------ Dataset records ------

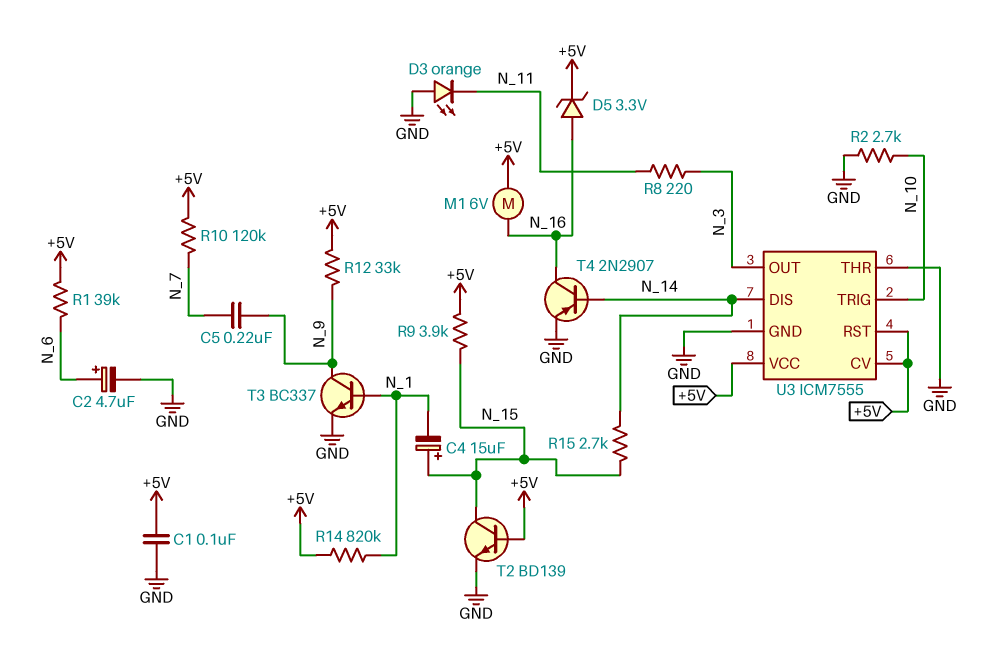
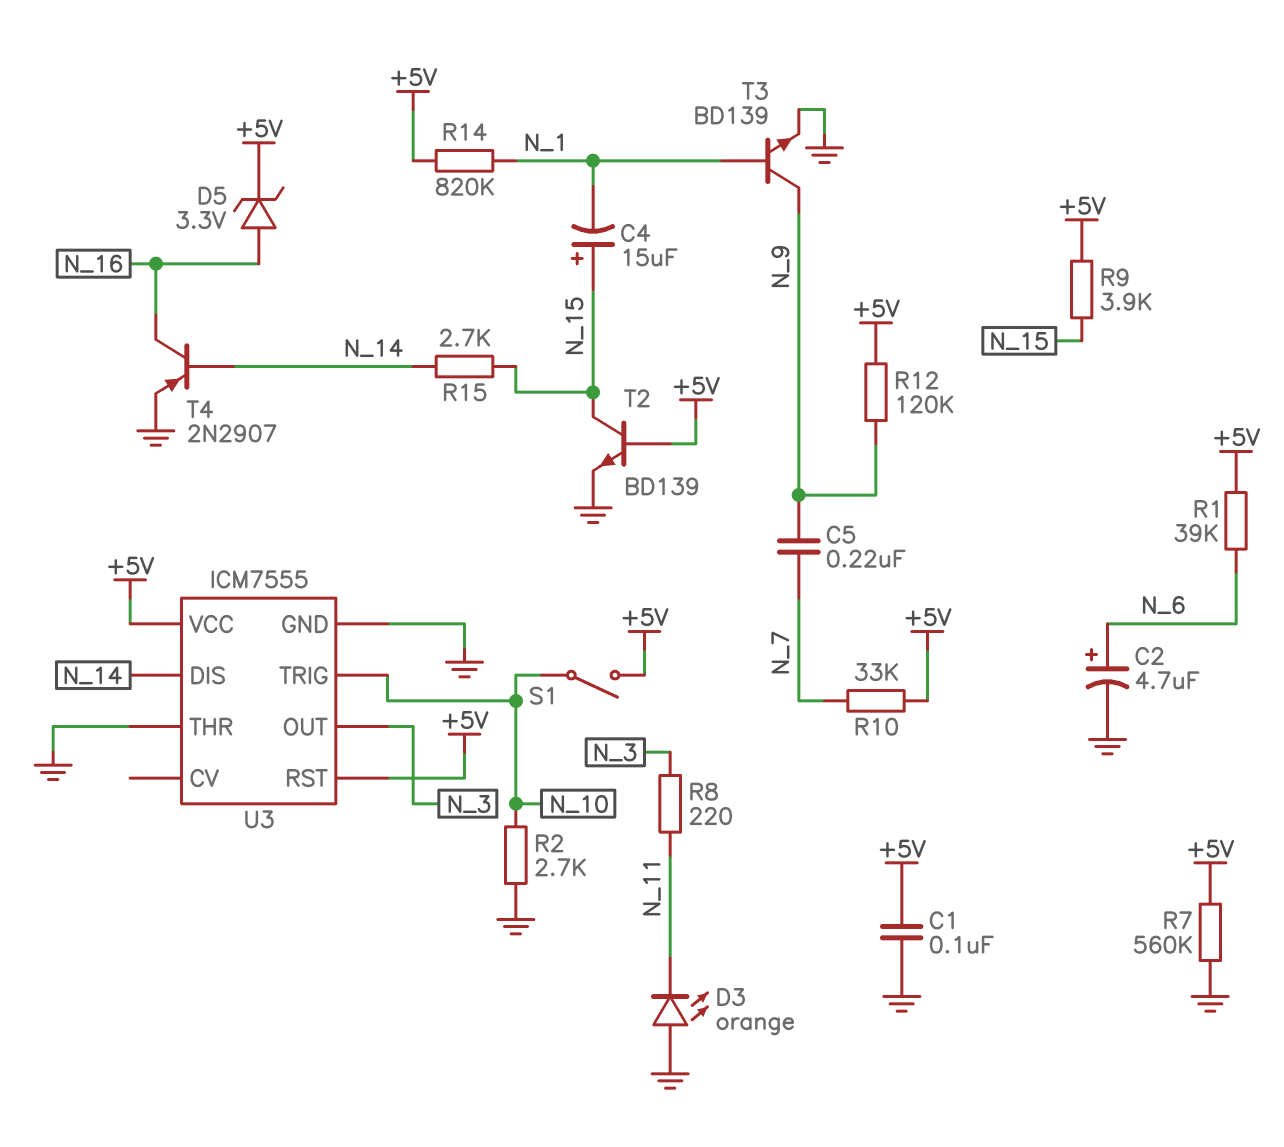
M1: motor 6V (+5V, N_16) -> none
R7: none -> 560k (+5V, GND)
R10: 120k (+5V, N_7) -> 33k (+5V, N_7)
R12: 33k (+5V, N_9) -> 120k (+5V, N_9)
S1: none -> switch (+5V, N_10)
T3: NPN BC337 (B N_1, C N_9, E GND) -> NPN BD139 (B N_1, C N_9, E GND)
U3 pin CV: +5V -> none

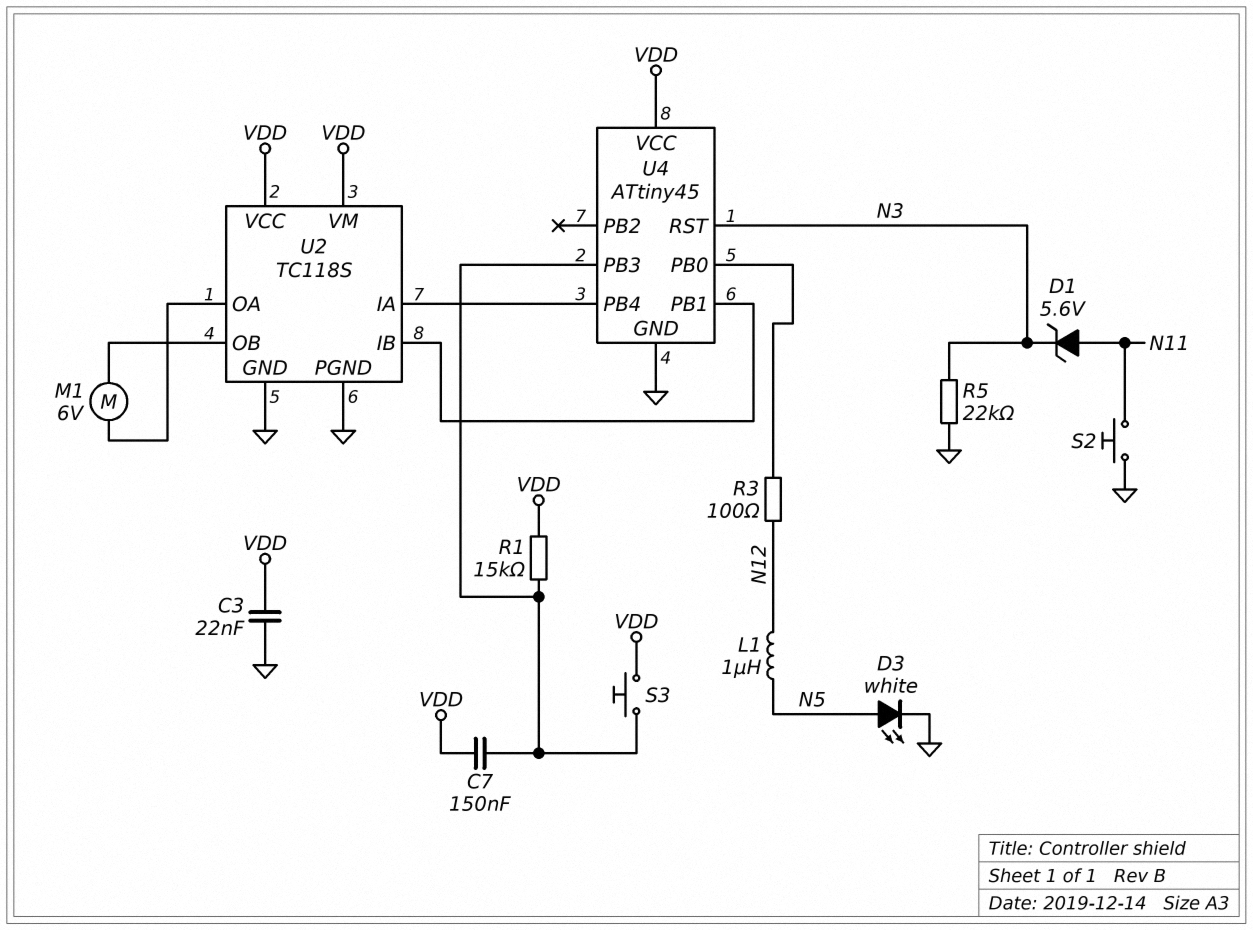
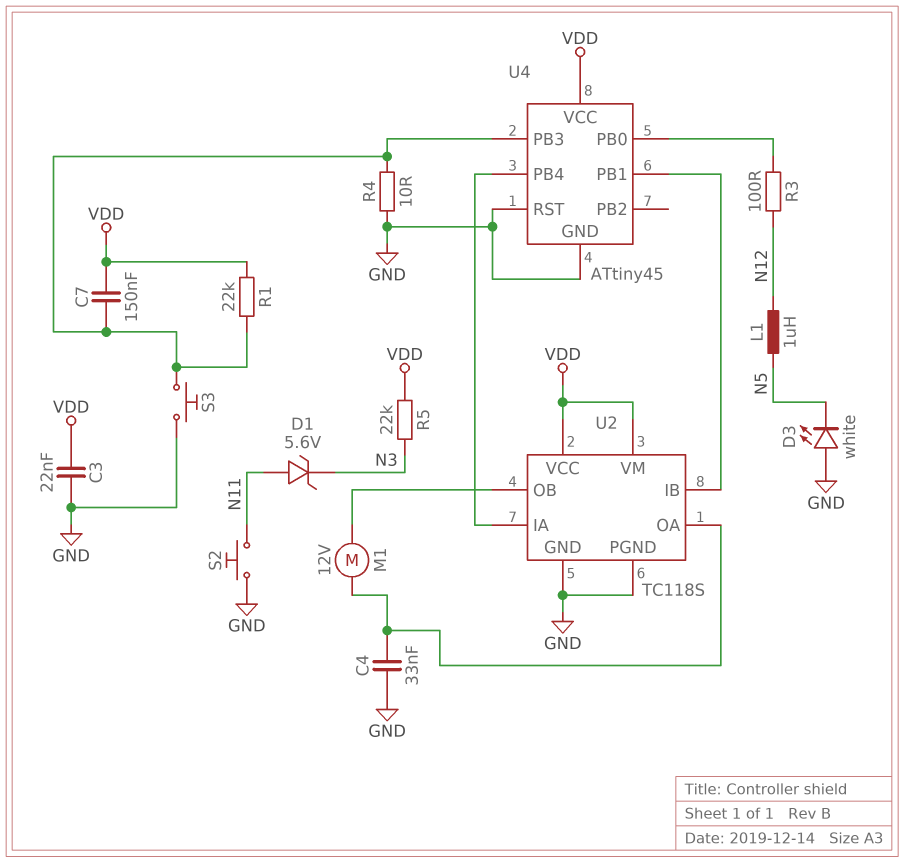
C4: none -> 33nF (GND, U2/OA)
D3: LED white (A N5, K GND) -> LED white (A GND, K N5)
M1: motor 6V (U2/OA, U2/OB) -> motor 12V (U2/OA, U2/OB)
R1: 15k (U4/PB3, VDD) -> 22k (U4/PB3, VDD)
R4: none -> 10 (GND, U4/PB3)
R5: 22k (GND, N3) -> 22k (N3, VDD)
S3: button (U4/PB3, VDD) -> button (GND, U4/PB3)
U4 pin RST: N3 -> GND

------

- **Aim of the exercise**: Look over the material above and report each line holding "none".

- **Response to this task**:
M1: motor 6V (+5V, N_16) -> none
R7: none -> 560k (+5V, GND)
S1: none -> switch (+5V, N_10)
U3 pin CV: +5V -> none
C4: none -> 33nF (GND, U2/OA)
R4: none -> 10 (GND, U4/PB3)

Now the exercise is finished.